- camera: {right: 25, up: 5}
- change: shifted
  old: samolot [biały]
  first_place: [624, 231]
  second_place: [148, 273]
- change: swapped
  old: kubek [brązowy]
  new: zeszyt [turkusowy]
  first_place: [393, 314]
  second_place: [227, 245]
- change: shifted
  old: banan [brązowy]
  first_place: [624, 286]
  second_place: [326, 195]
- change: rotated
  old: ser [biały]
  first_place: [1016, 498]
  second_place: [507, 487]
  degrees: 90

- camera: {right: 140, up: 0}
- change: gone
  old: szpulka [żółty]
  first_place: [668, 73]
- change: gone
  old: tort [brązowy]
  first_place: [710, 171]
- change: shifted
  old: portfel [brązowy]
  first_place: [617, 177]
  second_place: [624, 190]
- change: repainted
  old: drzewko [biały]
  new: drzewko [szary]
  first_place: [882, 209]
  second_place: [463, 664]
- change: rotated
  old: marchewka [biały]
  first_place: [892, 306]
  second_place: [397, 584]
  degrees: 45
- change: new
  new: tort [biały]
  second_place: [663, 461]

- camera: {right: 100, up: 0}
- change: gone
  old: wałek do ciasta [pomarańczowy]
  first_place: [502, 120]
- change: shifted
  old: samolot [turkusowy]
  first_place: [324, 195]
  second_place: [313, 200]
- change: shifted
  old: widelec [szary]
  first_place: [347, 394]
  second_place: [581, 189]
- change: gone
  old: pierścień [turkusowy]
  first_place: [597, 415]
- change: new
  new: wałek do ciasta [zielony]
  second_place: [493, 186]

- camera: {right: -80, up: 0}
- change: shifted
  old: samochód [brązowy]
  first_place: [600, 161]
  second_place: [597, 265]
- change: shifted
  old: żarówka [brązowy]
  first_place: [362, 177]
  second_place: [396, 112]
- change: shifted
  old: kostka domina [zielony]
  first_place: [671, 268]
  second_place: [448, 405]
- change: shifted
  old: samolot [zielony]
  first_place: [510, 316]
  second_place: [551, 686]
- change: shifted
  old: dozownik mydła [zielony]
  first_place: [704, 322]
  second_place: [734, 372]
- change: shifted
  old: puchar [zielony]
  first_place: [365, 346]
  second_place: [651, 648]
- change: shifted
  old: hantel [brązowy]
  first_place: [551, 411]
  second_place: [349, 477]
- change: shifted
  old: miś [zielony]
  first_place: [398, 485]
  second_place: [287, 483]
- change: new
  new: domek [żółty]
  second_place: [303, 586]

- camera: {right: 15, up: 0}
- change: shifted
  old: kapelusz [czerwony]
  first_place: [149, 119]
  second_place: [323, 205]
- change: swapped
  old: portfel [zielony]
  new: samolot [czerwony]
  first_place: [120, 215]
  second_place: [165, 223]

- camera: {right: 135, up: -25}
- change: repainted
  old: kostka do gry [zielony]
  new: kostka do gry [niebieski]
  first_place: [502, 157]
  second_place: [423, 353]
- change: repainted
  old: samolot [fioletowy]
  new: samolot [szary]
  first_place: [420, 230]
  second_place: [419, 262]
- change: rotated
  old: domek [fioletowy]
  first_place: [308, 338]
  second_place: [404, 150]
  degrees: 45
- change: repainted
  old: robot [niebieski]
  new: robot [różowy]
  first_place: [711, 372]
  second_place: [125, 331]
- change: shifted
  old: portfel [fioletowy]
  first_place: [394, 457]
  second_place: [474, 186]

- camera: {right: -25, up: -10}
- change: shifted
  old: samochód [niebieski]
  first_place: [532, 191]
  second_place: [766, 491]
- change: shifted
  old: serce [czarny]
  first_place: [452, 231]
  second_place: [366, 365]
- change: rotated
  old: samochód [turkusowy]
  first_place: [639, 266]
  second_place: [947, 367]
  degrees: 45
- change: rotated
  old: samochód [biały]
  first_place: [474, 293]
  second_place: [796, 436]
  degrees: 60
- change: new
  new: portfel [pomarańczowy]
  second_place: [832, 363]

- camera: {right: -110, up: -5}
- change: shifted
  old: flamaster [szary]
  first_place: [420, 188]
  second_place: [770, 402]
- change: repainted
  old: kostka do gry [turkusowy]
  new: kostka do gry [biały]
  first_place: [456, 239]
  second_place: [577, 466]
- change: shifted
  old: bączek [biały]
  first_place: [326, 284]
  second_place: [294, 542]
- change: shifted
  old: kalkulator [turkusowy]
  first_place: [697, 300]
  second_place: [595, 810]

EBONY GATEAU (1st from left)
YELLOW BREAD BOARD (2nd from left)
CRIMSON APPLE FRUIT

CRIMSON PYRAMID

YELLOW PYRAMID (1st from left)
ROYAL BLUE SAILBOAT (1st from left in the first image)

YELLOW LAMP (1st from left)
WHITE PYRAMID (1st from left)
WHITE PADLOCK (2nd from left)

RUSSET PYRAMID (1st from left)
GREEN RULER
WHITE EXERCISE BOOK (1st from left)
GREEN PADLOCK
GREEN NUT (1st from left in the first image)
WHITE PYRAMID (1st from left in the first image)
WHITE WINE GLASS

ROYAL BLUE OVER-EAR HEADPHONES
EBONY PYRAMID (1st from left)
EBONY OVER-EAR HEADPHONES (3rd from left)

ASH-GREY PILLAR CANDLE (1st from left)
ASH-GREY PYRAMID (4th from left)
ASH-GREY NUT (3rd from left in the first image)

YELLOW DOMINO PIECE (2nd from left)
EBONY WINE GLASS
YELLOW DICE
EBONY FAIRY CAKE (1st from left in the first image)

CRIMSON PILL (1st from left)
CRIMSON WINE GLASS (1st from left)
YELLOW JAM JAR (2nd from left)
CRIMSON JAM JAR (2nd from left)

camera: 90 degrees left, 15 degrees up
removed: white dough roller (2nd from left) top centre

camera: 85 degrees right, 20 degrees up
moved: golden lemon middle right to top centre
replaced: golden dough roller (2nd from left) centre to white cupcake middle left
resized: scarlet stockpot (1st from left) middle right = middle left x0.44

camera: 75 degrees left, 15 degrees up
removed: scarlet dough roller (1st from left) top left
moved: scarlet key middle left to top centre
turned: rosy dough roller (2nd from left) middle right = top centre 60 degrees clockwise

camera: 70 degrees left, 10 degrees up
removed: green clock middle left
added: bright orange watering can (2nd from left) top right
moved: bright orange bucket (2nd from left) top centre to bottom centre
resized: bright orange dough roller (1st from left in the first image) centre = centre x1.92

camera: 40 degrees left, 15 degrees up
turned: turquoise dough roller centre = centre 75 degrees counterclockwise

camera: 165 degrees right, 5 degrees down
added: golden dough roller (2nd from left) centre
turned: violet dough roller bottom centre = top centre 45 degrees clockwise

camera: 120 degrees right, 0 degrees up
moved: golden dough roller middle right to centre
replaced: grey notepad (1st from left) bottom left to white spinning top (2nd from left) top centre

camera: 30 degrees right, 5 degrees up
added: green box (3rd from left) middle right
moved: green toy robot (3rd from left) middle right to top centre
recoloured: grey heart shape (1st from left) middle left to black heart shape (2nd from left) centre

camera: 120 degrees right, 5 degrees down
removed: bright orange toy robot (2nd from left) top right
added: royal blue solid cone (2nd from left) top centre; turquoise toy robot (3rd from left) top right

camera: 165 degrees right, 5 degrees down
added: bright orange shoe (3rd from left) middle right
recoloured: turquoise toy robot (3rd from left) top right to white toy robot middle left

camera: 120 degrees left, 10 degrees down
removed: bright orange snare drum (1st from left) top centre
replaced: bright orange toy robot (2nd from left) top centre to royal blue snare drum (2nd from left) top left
..............................
▸ **GOAL OF THE EXERCISE**: Every word of every entry must be returned as it appears.

▸ **RESPONSE**:
- camera: {right: 25, up: 5}
- change: shifted
  old: samolot [biały]
  first_place: [624, 231]
  second_place: [148, 273]
- change: swapped
  old: kubek [brązowy]
  new: zeszyt [turkusowy]
  first_place: [393, 314]
  second_place: [227, 245]
- change: shifted
  old: banan [brązowy]
  first_place: [624, 286]
  second_place: [326, 195]
- change: rotated
  old: ser [biały]
  first_place: [1016, 498]
  second_place: [507, 487]
  degrees: 90

- camera: {right: 140, up: 0}
- change: gone
  old: szpulka [żółty]
  first_place: [668, 73]
- change: gone
  old: tort [brązowy]
  first_place: [710, 171]
- change: shifted
  old: portfel [brązowy]
  first_place: [617, 177]
  second_place: [624, 190]
- change: repainted
  old: drzewko [biały]
  new: drzewko [szary]
  first_place: [882, 209]
  second_place: [463, 664]
- change: rotated
  old: marchewka [biały]
  first_place: [892, 306]
  second_place: [397, 584]
  degrees: 45
- change: new
  new: tort [biały]
  second_place: [663, 461]

- camera: {right: 100, up: 0}
- change: gone
  old: wałek do ciasta [pomarańczowy]
  first_place: [502, 120]
- change: shifted
  old: samolot [turkusowy]
  first_place: [324, 195]
  second_place: [313, 200]
- change: shifted
  old: widelec [szary]
  first_place: [347, 394]
  second_place: [581, 189]
- change: gone
  old: pierścień [turkusowy]
  first_place: [597, 415]
- change: new
  new: wałek do ciasta [zielony]
  second_place: [493, 186]

- camera: {right: -80, up: 0}
- change: shifted
  old: samochód [brązowy]
  first_place: [600, 161]
  second_place: [597, 265]
- change: shifted
  old: żarówka [brązowy]
  first_place: [362, 177]
  second_place: [396, 112]
- change: shifted
  old: kostka domina [zielony]
  first_place: [671, 268]
  second_place: [448, 405]
- change: shifted
  old: samolot [zielony]
  first_place: [510, 316]
  second_place: [551, 686]
- change: shifted
  old: dozownik mydła [zielony]
  first_place: [704, 322]
  second_place: [734, 372]
- change: shifted
  old: puchar [zielony]
  first_place: [365, 346]
  second_place: [651, 648]
- change: shifted
  old: hantel [brązowy]
  first_place: [551, 411]
  second_place: [349, 477]
- change: shifted
  old: miś [zielony]
  first_place: [398, 485]
  second_place: [287, 483]
- change: new
  new: domek [żółty]
  second_place: [303, 586]

- camera: {right: 15, up: 0}
- change: shifted
  old: kapelusz [czerwony]
  first_place: [149, 119]
  second_place: [323, 205]
- change: swapped
  old: portfel [zielony]
  new: samolot [czerwony]
  first_place: [120, 215]
  second_place: [165, 223]

- camera: {right: 135, up: -25}
- change: repainted
  old: kostka do gry [zielony]
  new: kostka do gry [niebieski]
  first_place: [502, 157]
  second_place: [423, 353]
- change: repainted
  old: samolot [fioletowy]
  new: samolot [szary]
  first_place: [420, 230]
  second_place: [419, 262]
- change: rotated
  old: domek [fioletowy]
  first_place: [308, 338]
  second_place: [404, 150]
  degrees: 45
- change: repainted
  old: robot [niebieski]
  new: robot [różowy]
  first_place: [711, 372]
  second_place: [125, 331]
- change: shifted
  old: portfel [fioletowy]
  first_place: [394, 457]
  second_place: [474, 186]

- camera: {right: -25, up: -10}
- change: shifted
  old: samochód [niebieski]
  first_place: [532, 191]
  second_place: [766, 491]
- change: shifted
  old: serce [czarny]
  first_place: [452, 231]
  second_place: [366, 365]
- change: rotated
  old: samochód [turkusowy]
  first_place: [639, 266]
  second_place: [947, 367]
  degrees: 45
- change: rotated
  old: samochód [biały]
  first_place: [474, 293]
  second_place: [796, 436]
  degrees: 60
- change: new
  new: portfel [pomarańczowy]
  second_place: [832, 363]

- camera: {right: -110, up: -5}
- change: shifted
  old: flamaster [szary]
  first_place: [420, 188]
  second_place: [770, 402]
- change: repainted
  old: kostka do gry [turkusowy]
  new: kostka do gry [biały]
  first_place: [456, 239]
  second_place: [577, 466]
- change: shifted
  old: bączek [biały]
  first_place: [326, 284]
  second_place: [294, 542]
- change: shifted
  old: kalkulator [turkusowy]
  first_place: [697, 300]
  second_place: [595, 810]

EBONY GATEAU (1st from left)
YELLOW BREAD BOARD (2nd from left)
CRIMSON APPLE FRUIT

CRIMSON PYRAMID

YELLOW PYRAMID (1st from left)
ROYAL BLUE SAILBOAT (1st from left in the first image)

YELLOW LAMP (1st from left)
WHITE PYRAMID (1st from left)
WHITE PADLOCK (2nd from left)

RUSSET PYRAMID (1st from left)
GREEN RULER
WHITE EXERCISE BOOK (1st from left)
GREEN PADLOCK
GREEN NUT (1st from left in the first image)
WHITE PYRAMID (1st from left in the first image)
WHITE WINE GLASS

ROYAL BLUE OVER-EAR HEADPHONES
EBONY PYRAMID (1st from left)
EBONY OVER-EAR HEADPHONES (3rd from left)

ASH-GREY PILLAR CANDLE (1st from left)
ASH-GREY PYRAMID (4th from left)
ASH-GREY NUT (3rd from left in the first image)

YELLOW DOMINO PIECE (2nd from left)
EBONY WINE GLASS
YELLOW DICE
EBONY FAIRY CAKE (1st from left in the first image)

CRIMSON PILL (1st from left)
CRIMSON WINE GLASS (1st from left)
YELLOW JAM JAR (2nd from left)
CRIMSON JAM JAR (2nd from left)

camera: 90 degrees left, 15 degrees up
removed: white dough roller (2nd from left) top centre

camera: 85 degrees right, 20 degrees up
moved: golden lemon middle right to top centre
replaced: golden dough roller (2nd from left) centre to white cupcake middle left
resized: scarlet stockpot (1st from left) middle right = middle left x0.44

camera: 75 degrees left, 15 degrees up
removed: scarlet dough roller (1st from left) top left
moved: scarlet key middle left to top centre
turned: rosy dough roller (2nd from left) middle right = top centre 60 degrees clockwise

camera: 70 degrees left, 10 degrees up
removed: green clock middle left
added: bright orange watering can (2nd from left) top right
moved: bright orange bucket (2nd from left) top centre to bottom centre
resized: bright orange dough roller (1st from left in the first image) centre = centre x1.92

camera: 40 degrees left, 15 degrees up
turned: turquoise dough roller centre = centre 75 degrees counterclockwise

camera: 165 degrees right, 5 degrees down
added: golden dough roller (2nd from left) centre
turned: violet dough roller bottom centre = top centre 45 degrees clockwise

camera: 120 degrees right, 0 degrees up
moved: golden dough roller middle right to centre
replaced: grey notepad (1st from left) bottom left to white spinning top (2nd from left) top centre

camera: 30 degrees right, 5 degrees up
added: green box (3rd from left) middle right
moved: green toy robot (3rd from left) middle right to top centre
recoloured: grey heart shape (1st from left) middle left to black heart shape (2nd from left) centre

camera: 120 degrees right, 5 degrees down
removed: bright orange toy robot (2nd from left) top right
added: royal blue solid cone (2nd from left) top centre; turquoise toy robot (3rd from left) top right

camera: 165 degrees right, 5 degrees down
added: bright orange shoe (3rd from left) middle right
recoloured: turquoise toy robot (3rd from left) top right to white toy robot middle left

camera: 120 degrees left, 10 degrees down
removed: bright orange snare drum (1st from left) top centre
replaced: bright orange toy robot (2nd from left) top centre to royal blue snare drum (2nd from left) top left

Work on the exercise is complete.